## Work item
Print the records exactly and in full, please; the pictures stay out.

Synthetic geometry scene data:

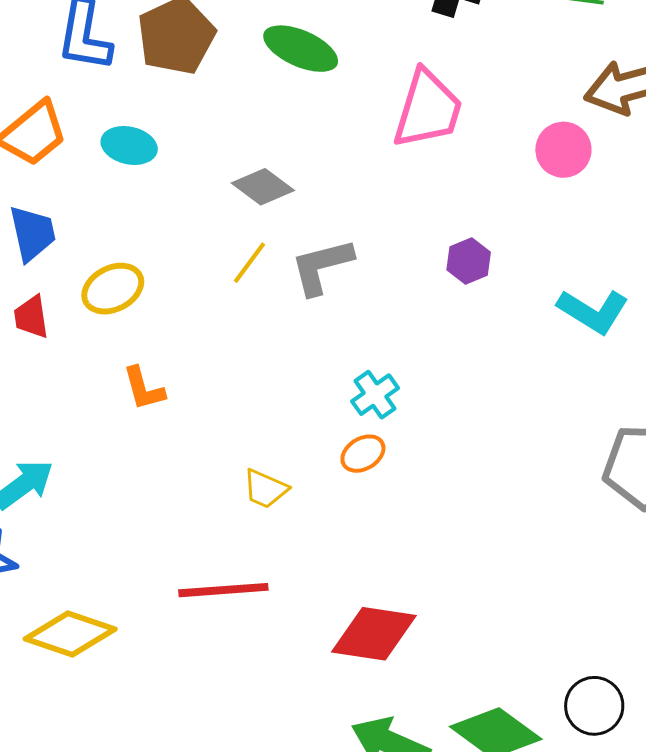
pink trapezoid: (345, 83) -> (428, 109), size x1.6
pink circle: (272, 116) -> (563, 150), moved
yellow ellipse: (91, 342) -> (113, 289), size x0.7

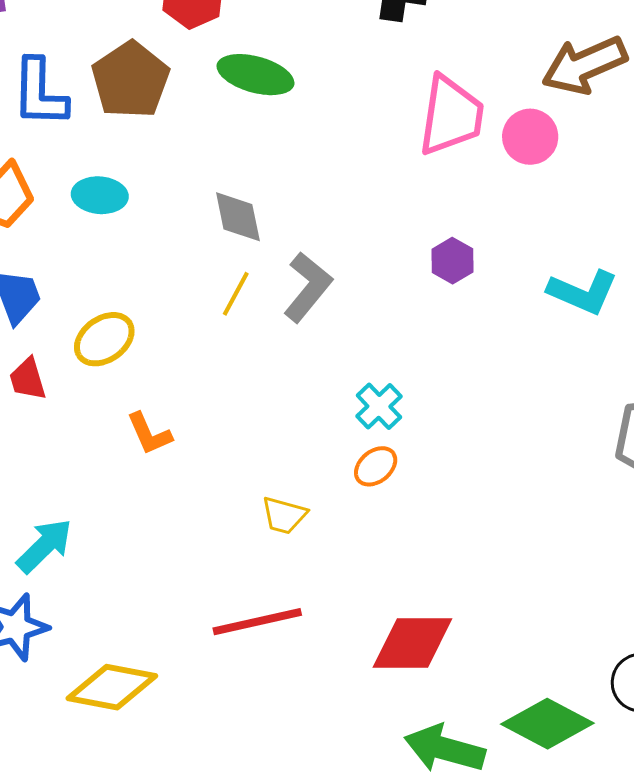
pink trapezoid: (428, 109) -> (451, 116), moved
gray diamond: (263, 187) -> (238, 217), turned 50
gray L-shape: (322, 266) -> (308, 287), turned 152

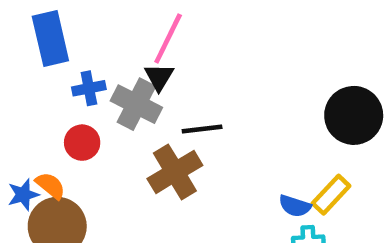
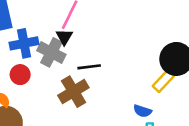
blue cross: (89, 88) -> (24, 43), size x1.5
yellow rectangle: (331, 195) -> (163, 81), moved

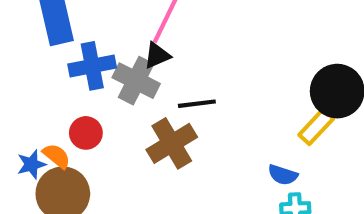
black triangle: (64, 37) -> (157, 55), turned 36
red circle: (20, 75) -> (86, 133), moved

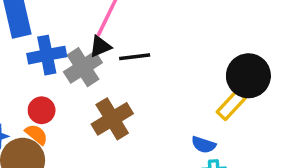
gray cross: (136, 81) -> (83, 67), turned 30
black line: (197, 104) -> (135, 57), moved
orange semicircle: (57, 156) -> (36, 134), moved

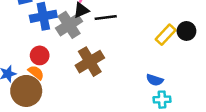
black circle: (248, 76) -> (186, 31), size x0.6
yellow rectangle: (231, 105) -> (166, 35), moved

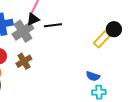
black circle: (186, 31) -> (114, 29), moved
brown cross: (90, 62) -> (24, 61), moved, size x0.7

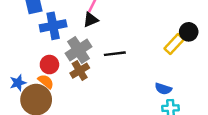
black line: (53, 25) -> (115, 54), moved
gray cross: (23, 31) -> (79, 50), moved

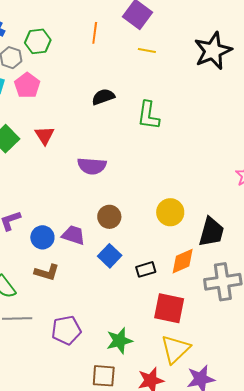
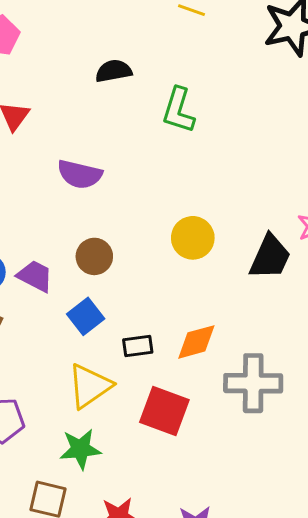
yellow circle: (170, 212) -> (193, 238), moved
black trapezoid: (211, 232) -> (270, 257), moved
yellow triangle: (175, 349) -> (90, 386), moved

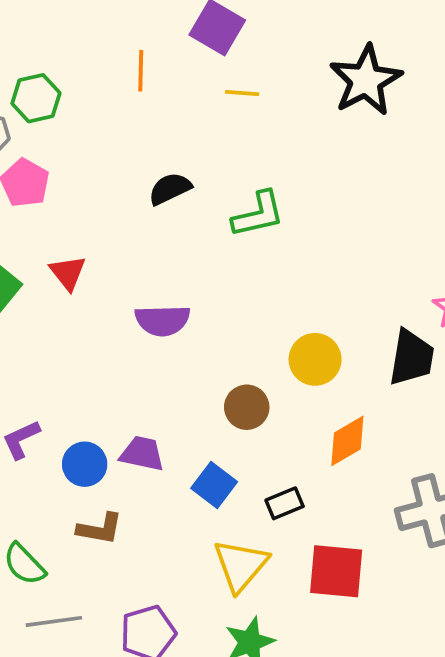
green L-shape: (178, 110) -> (258, 214), turned -105
brown circle: (94, 256) -> (247, 407), moved
orange diamond: (196, 342) -> (347, 441), moved

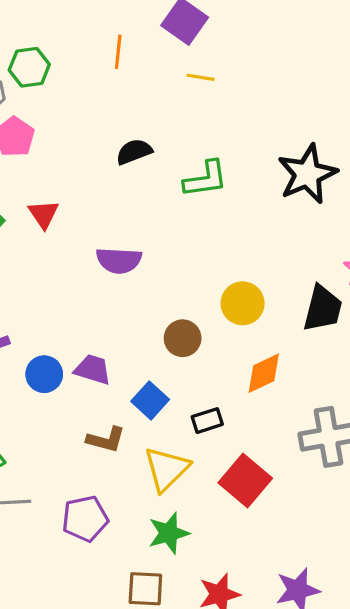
black star: (366, 80) -> (307, 174), moved
brown L-shape: (100, 529) -> (106, 440), moved
red square: (336, 571) -> (245, 480), turned 30

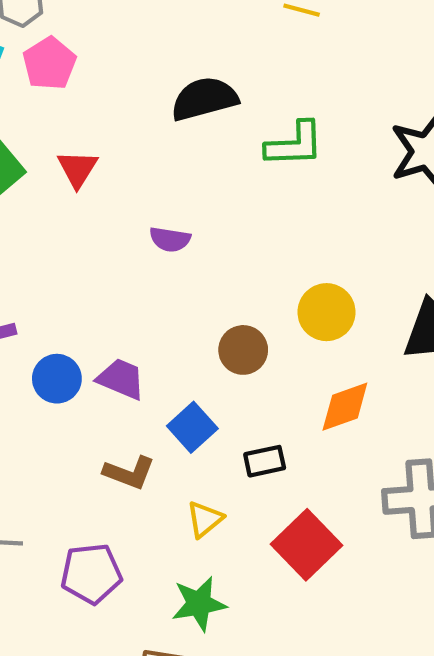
black semicircle: (134, 152) -> (204, 99), size x1.4
purple semicircle: (119, 260) -> (170, 239), size x0.7
yellow triangle: (167, 469) -> (205, 519), size x0.6

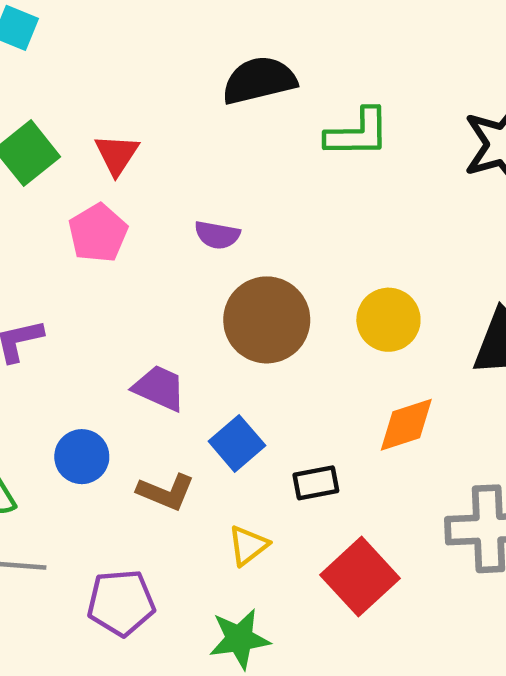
pink pentagon: (49, 63) -> (98, 233), moved
brown circle: (243, 350) -> (267, 320), moved, size x1.6
blue circle: (57, 379) -> (82, 457), moved

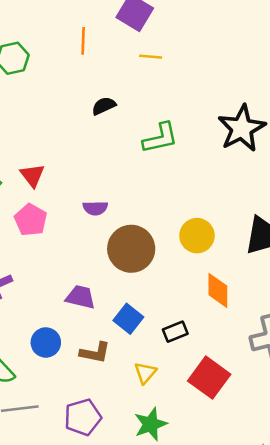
black semicircle: (259, 80) -> (104, 106), moved, size x0.6
orange diamond: (406, 425) -> (218, 290), turned -60

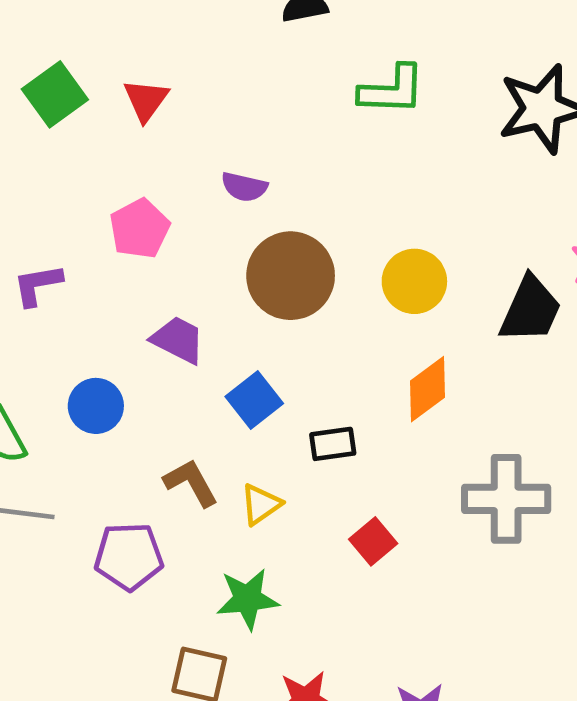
pink pentagon: (31, 220) -> (140, 229), moved
orange diamond: (218, 290) -> (428, 389), turned 39
brown L-shape: (95, 353) -> (191, 483), moved, turned -144
red square: (209, 378) -> (373, 541), size x0.6

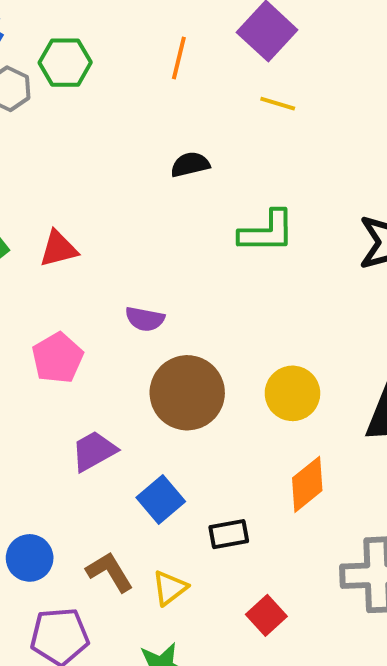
red triangle: (146, 100) -> (58, 249), turned 42
purple trapezoid: (178, 340) -> (94, 451), turned -54
blue circle: (96, 406) -> (30, 558), moved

## Answer space
pink trapezoid: (345, 83) -> (428, 109), size x1.6
pink circle: (272, 116) -> (563, 150), moved
yellow ellipse: (91, 342) -> (113, 289), size x0.7

pink trapezoid: (428, 109) -> (451, 116), moved
gray diamond: (263, 187) -> (238, 217), turned 50
gray L-shape: (322, 266) -> (308, 287), turned 152

blue cross: (89, 88) -> (24, 43), size x1.5
yellow rectangle: (331, 195) -> (163, 81), moved

black triangle: (64, 37) -> (157, 55), turned 36
red circle: (20, 75) -> (86, 133), moved

gray cross: (136, 81) -> (83, 67), turned 30
black line: (197, 104) -> (135, 57), moved
orange semicircle: (57, 156) -> (36, 134), moved

black circle: (248, 76) -> (186, 31), size x0.6
yellow rectangle: (231, 105) -> (166, 35), moved

black circle: (186, 31) -> (114, 29), moved
brown cross: (90, 62) -> (24, 61), moved, size x0.7

black line: (53, 25) -> (115, 54), moved
gray cross: (23, 31) -> (79, 50), moved

yellow circle: (170, 212) -> (193, 238), moved
black trapezoid: (211, 232) -> (270, 257), moved
yellow triangle: (175, 349) -> (90, 386), moved

green L-shape: (178, 110) -> (258, 214), turned -105
brown circle: (94, 256) -> (247, 407), moved
orange diamond: (196, 342) -> (347, 441), moved

black star: (366, 80) -> (307, 174), moved
brown L-shape: (100, 529) -> (106, 440), moved
red square: (336, 571) -> (245, 480), turned 30

black semicircle: (134, 152) -> (204, 99), size x1.4
purple semicircle: (119, 260) -> (170, 239), size x0.7
yellow triangle: (167, 469) -> (205, 519), size x0.6

pink pentagon: (49, 63) -> (98, 233), moved
brown circle: (243, 350) -> (267, 320), moved, size x1.6
blue circle: (57, 379) -> (82, 457), moved

black semicircle: (259, 80) -> (104, 106), moved, size x0.6
orange diamond: (406, 425) -> (218, 290), turned -60

pink pentagon: (31, 220) -> (140, 229), moved
orange diamond: (218, 290) -> (428, 389), turned 39
brown L-shape: (95, 353) -> (191, 483), moved, turned -144
red square: (209, 378) -> (373, 541), size x0.6

red triangle: (146, 100) -> (58, 249), turned 42
purple trapezoid: (178, 340) -> (94, 451), turned -54
blue circle: (96, 406) -> (30, 558), moved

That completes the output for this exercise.